### Extracted data entries
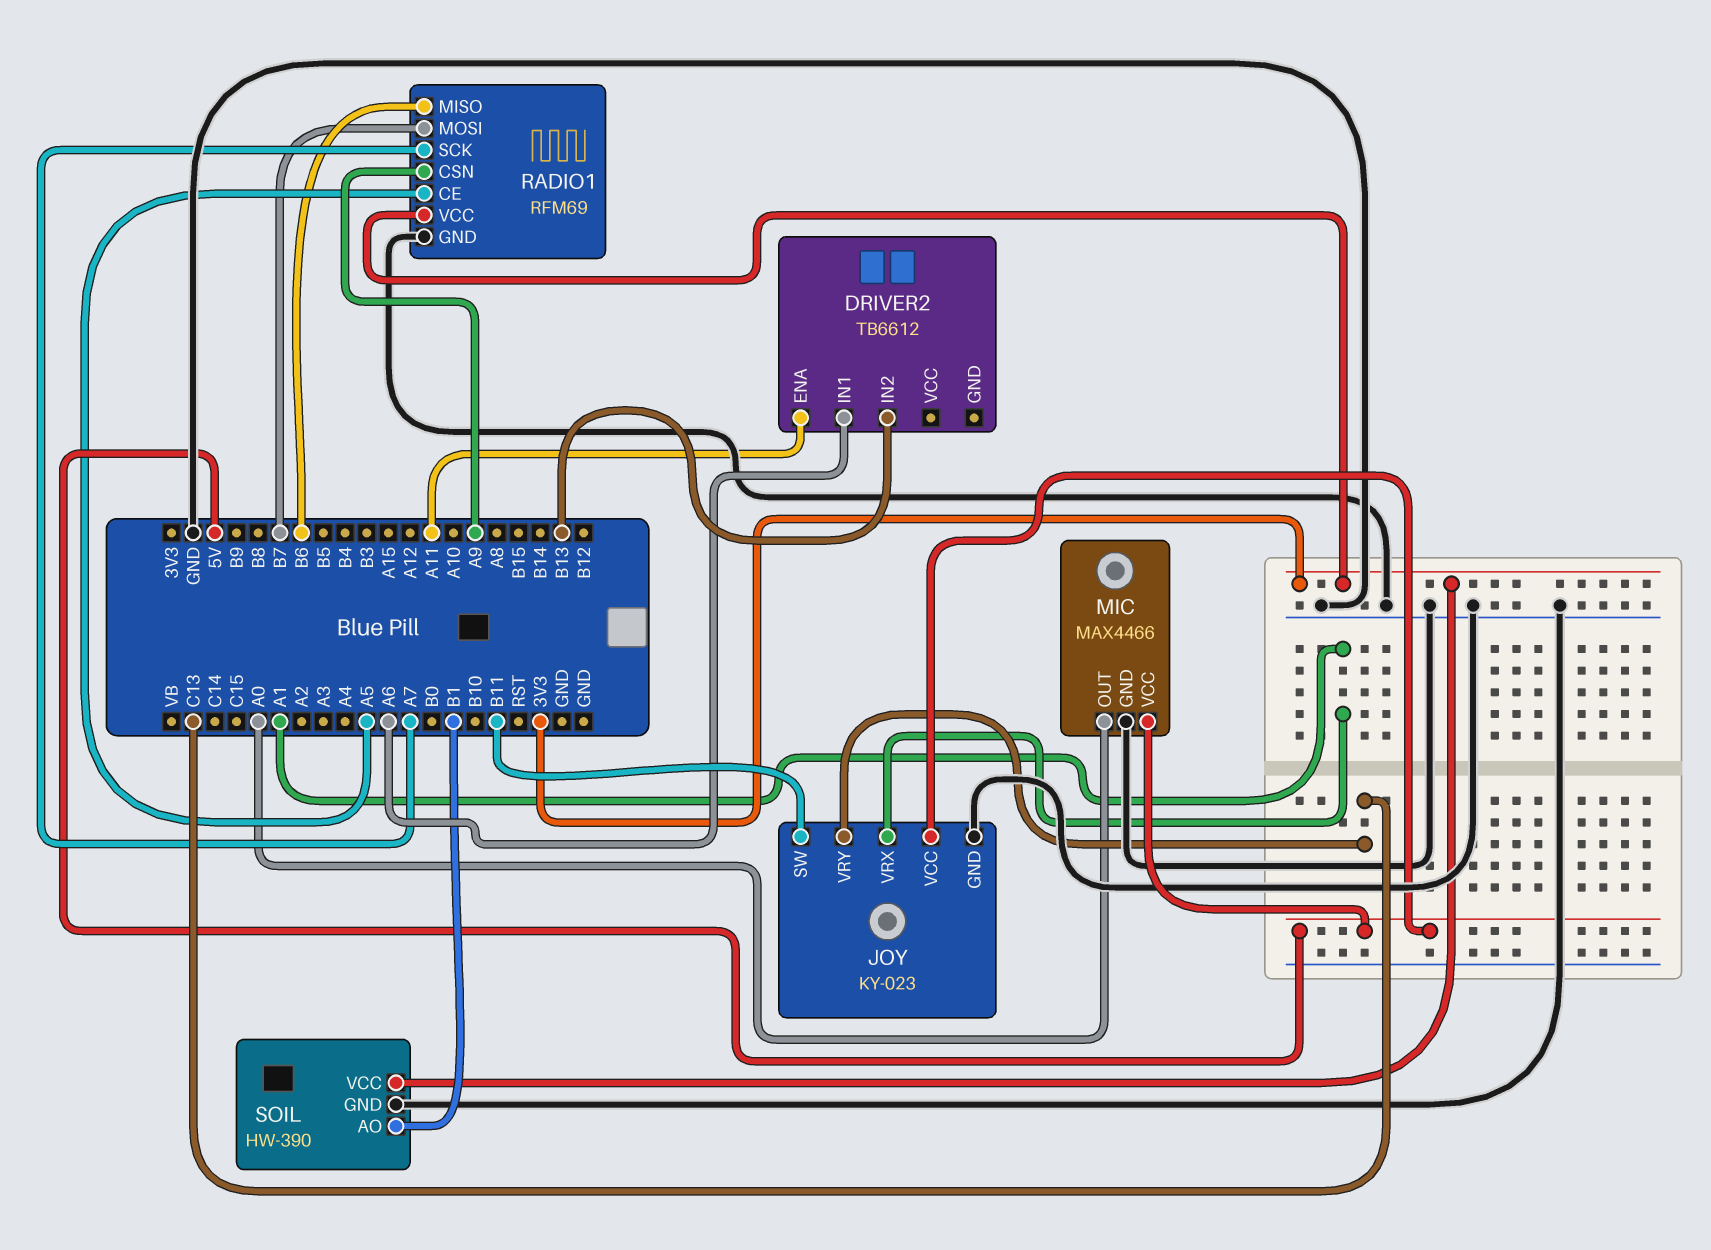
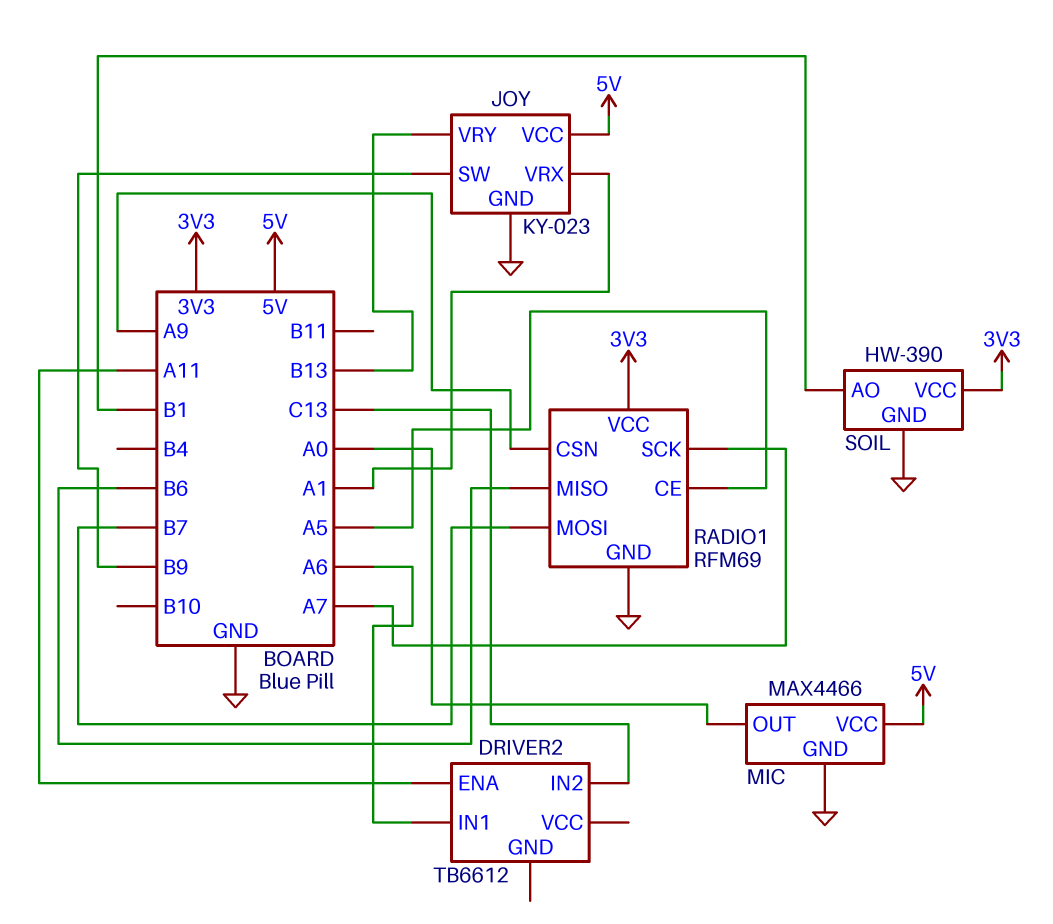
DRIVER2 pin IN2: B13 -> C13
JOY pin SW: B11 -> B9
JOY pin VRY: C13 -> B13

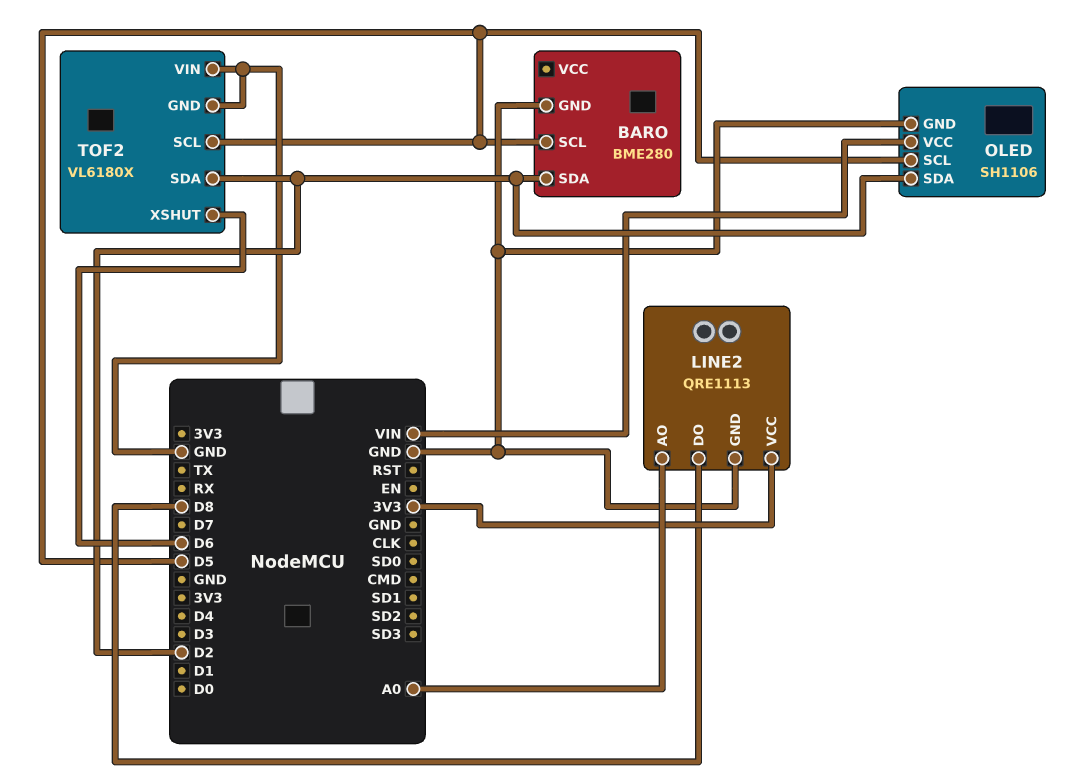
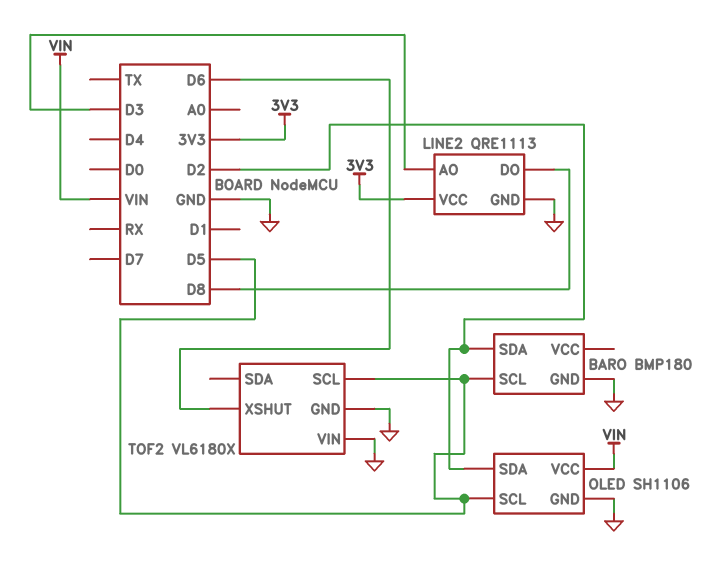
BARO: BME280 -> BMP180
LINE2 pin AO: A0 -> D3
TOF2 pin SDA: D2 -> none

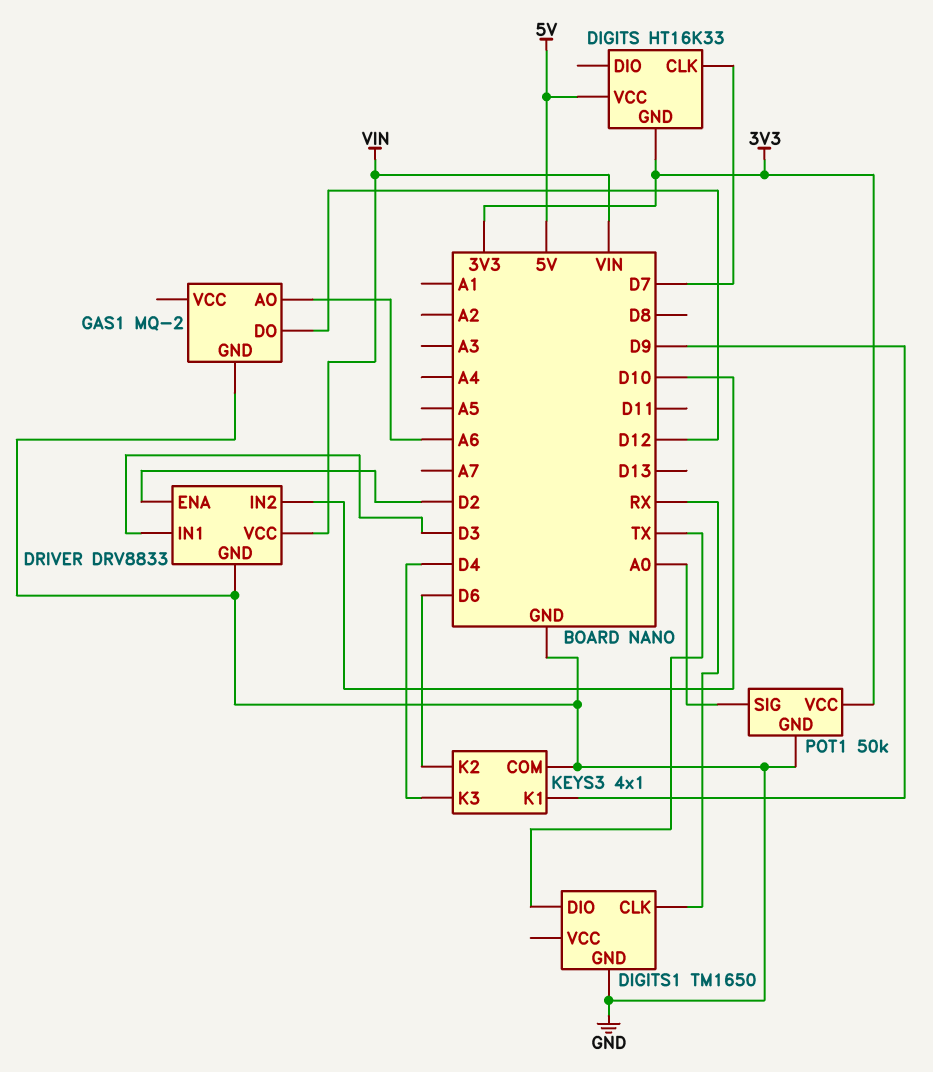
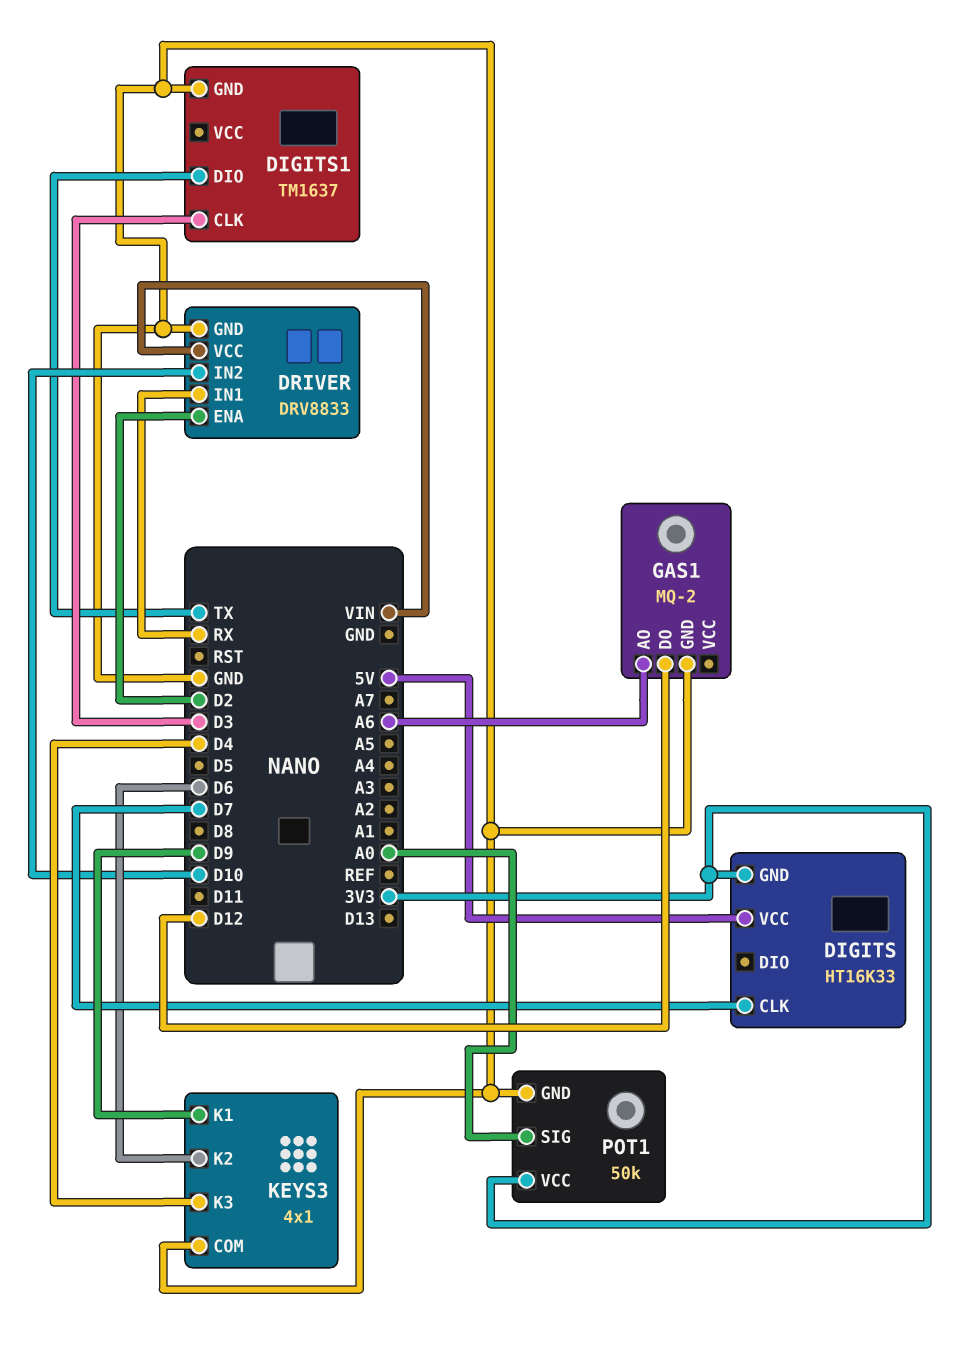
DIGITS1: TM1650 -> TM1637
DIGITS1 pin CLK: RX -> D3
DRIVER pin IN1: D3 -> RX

### Brief
Repeat the data above exactly; images are not part of the copy.

### Answer section
DRIVER2 pin IN2: B13 -> C13
JOY pin SW: B11 -> B9
JOY pin VRY: C13 -> B13

BARO: BME280 -> BMP180
LINE2 pin AO: A0 -> D3
TOF2 pin SDA: D2 -> none

DIGITS1: TM1650 -> TM1637
DIGITS1 pin CLK: RX -> D3
DRIVER pin IN1: D3 -> RX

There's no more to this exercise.